--- MATERIAL FOR THIS EXERCISE Enclosed Below ---
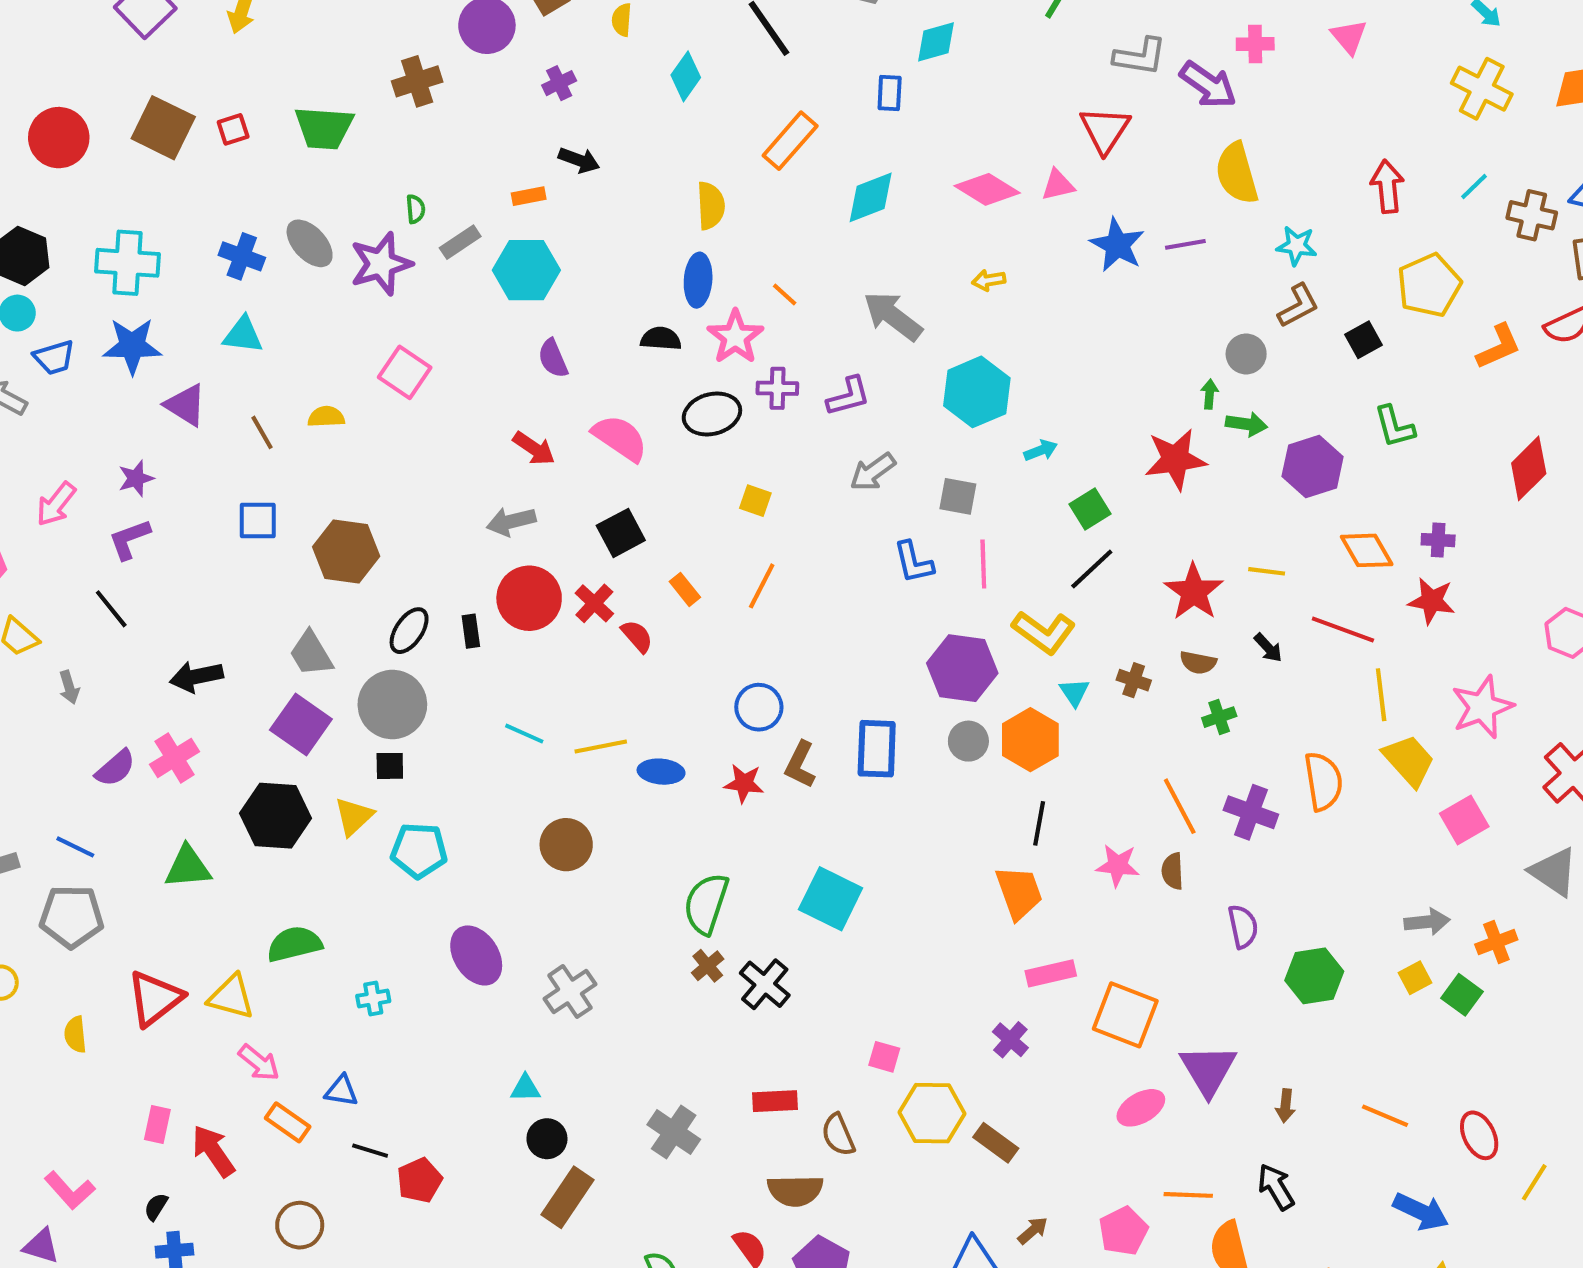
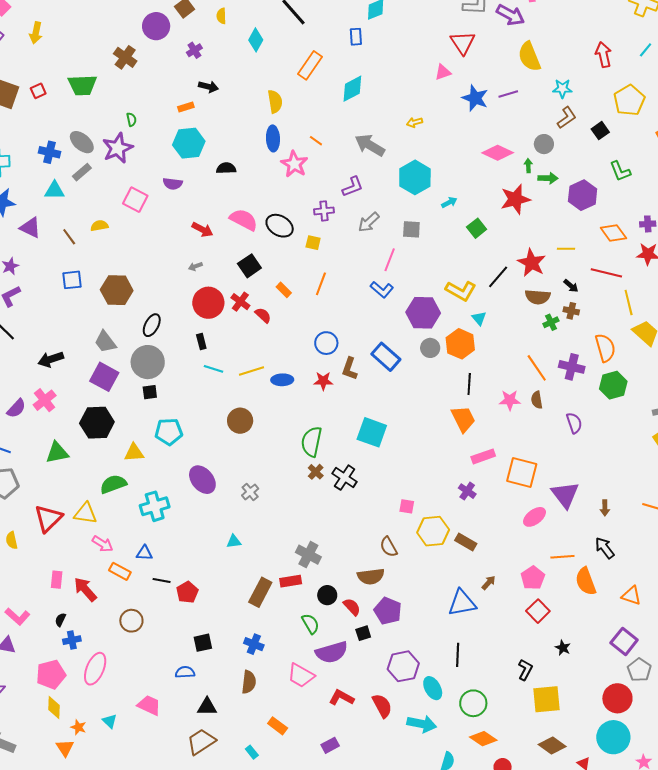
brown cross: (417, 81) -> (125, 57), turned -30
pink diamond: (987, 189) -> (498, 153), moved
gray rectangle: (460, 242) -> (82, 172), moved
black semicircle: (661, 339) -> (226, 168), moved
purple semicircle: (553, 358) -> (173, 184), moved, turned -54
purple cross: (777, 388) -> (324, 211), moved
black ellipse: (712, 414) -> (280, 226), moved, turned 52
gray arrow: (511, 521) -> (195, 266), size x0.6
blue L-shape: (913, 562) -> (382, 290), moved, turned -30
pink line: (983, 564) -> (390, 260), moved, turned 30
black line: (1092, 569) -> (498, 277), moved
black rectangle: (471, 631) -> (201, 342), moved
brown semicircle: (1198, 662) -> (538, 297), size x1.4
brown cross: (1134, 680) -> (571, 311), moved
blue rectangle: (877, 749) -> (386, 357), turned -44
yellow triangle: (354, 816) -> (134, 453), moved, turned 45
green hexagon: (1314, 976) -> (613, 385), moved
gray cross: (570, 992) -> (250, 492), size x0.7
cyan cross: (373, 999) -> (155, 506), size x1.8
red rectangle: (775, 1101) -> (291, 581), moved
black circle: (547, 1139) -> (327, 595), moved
--- End of Enclosed MATERIAL FOR THIS EXERCISE ---
ACTIVITY:
The line containing "brown cross: (1134, 680) -> (571, 311), moved" marks the start. Repeat it and every line after it to the end of the listing above, exactly.

RESPONSE BELOW:
brown cross: (1134, 680) -> (571, 311), moved
blue rectangle: (877, 749) -> (386, 357), turned -44
yellow triangle: (354, 816) -> (134, 453), moved, turned 45
green hexagon: (1314, 976) -> (613, 385), moved
gray cross: (570, 992) -> (250, 492), size x0.7
cyan cross: (373, 999) -> (155, 506), size x1.8
red rectangle: (775, 1101) -> (291, 581), moved
black circle: (547, 1139) -> (327, 595), moved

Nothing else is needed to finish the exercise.